Reproduce every line of the material below word for word, with no changes.
--- Start of Information given ---
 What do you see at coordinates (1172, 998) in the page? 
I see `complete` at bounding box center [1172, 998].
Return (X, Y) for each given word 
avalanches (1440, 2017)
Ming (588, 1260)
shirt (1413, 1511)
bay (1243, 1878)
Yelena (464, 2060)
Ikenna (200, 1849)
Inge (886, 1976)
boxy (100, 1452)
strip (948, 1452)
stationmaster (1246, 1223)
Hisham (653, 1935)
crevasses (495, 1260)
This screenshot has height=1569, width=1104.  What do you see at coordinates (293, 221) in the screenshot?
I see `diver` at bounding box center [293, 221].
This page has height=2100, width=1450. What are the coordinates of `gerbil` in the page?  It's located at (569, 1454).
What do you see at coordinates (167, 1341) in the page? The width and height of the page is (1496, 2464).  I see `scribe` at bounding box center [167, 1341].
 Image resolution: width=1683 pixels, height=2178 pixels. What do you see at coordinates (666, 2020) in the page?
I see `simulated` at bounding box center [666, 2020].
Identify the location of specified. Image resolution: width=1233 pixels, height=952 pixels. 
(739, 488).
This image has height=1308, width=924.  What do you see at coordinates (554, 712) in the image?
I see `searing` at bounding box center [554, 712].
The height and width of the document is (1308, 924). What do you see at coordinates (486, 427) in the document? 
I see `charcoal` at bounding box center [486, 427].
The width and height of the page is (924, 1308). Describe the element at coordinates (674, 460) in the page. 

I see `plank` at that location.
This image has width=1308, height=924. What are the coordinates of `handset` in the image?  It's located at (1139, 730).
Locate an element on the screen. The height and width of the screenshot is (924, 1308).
--- End of Information given ---
**Solution for this exercise:**
 What do you see at coordinates (1172, 998) in the page? 
I see `complete` at bounding box center [1172, 998].
Return (X, Y) for each given word 
avalanches (1440, 2017)
Ming (588, 1260)
shirt (1413, 1511)
bay (1243, 1878)
Yelena (464, 2060)
Ikenna (200, 1849)
Inge (886, 1976)
boxy (100, 1452)
strip (948, 1452)
stationmaster (1246, 1223)
Hisham (653, 1935)
crevasses (495, 1260)
This screenshot has height=1569, width=1104.  What do you see at coordinates (293, 221) in the screenshot?
I see `diver` at bounding box center [293, 221].
This page has height=2100, width=1450. What are the coordinates of `gerbil` in the page?  It's located at (569, 1454).
What do you see at coordinates (167, 1341) in the page? The width and height of the page is (1496, 2464).  I see `scribe` at bounding box center [167, 1341].
 Image resolution: width=1683 pixels, height=2178 pixels. What do you see at coordinates (666, 2020) in the page?
I see `simulated` at bounding box center [666, 2020].
Identify the location of specified. Image resolution: width=1233 pixels, height=952 pixels. 
(739, 488).
This image has height=1308, width=924.  What do you see at coordinates (554, 712) in the image?
I see `searing` at bounding box center [554, 712].
The height and width of the document is (1308, 924). What do you see at coordinates (486, 427) in the document? 
I see `charcoal` at bounding box center [486, 427].
The width and height of the page is (924, 1308). Describe the element at coordinates (674, 460) in the page. 

I see `plank` at that location.
This image has width=1308, height=924. What are the coordinates of `handset` in the image?  It's located at (1139, 730).
Locate an element on the screen. The height and width of the screenshot is (924, 1308).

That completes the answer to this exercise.